▶ [Work task] Every line of the material below should be output exactly as written, with the images skipped.

▶ [Task inputs]
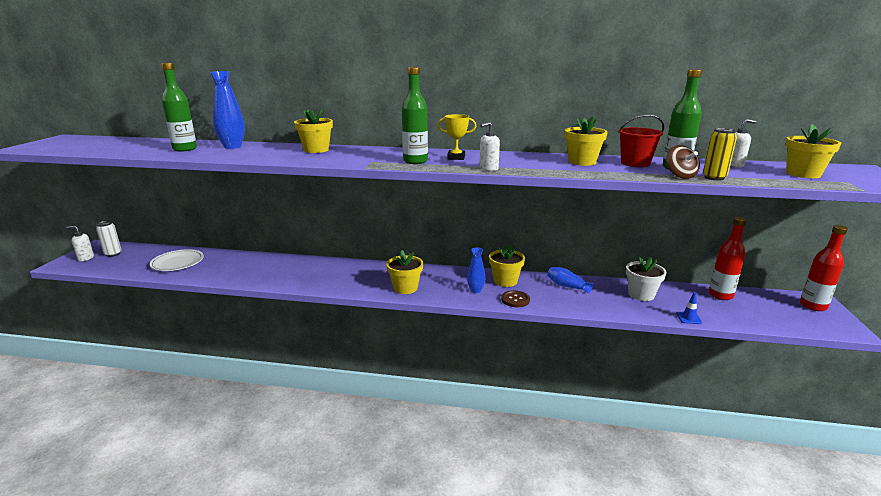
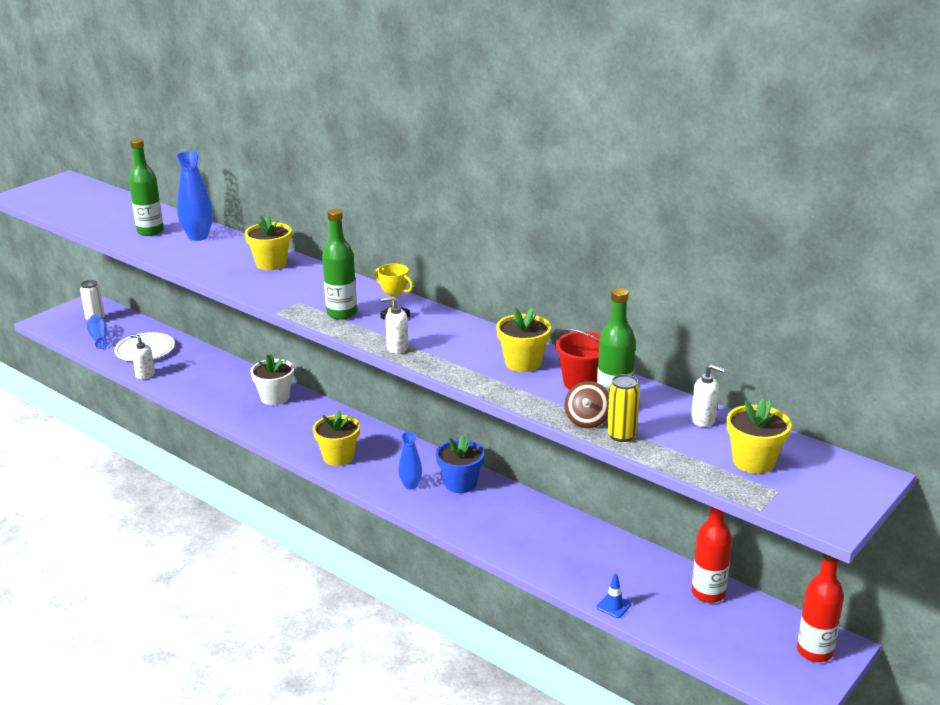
camera: 30 degrees right, 5 degrees up
(85, 258) = (68, 318): white soap dispenser -> white soap dispenser (145, 375)
(505, 281) = (460, 483): yellow flower pot -> blue flower pot
(515, 300) = (440, 512): brown button -> none
(567, 286) = (525, 515): blue vase -> blue vase (99, 338)
(641, 294) = (602, 556): white flower pot -> white flower pot (275, 397)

▶ [Reply to the task]
camera: 30 degrees right, 5 degrees up
(85, 258) = (68, 318): white soap dispenser -> white soap dispenser (145, 375)
(505, 281) = (460, 483): yellow flower pot -> blue flower pot
(515, 300) = (440, 512): brown button -> none
(567, 286) = (525, 515): blue vase -> blue vase (99, 338)
(641, 294) = (602, 556): white flower pot -> white flower pot (275, 397)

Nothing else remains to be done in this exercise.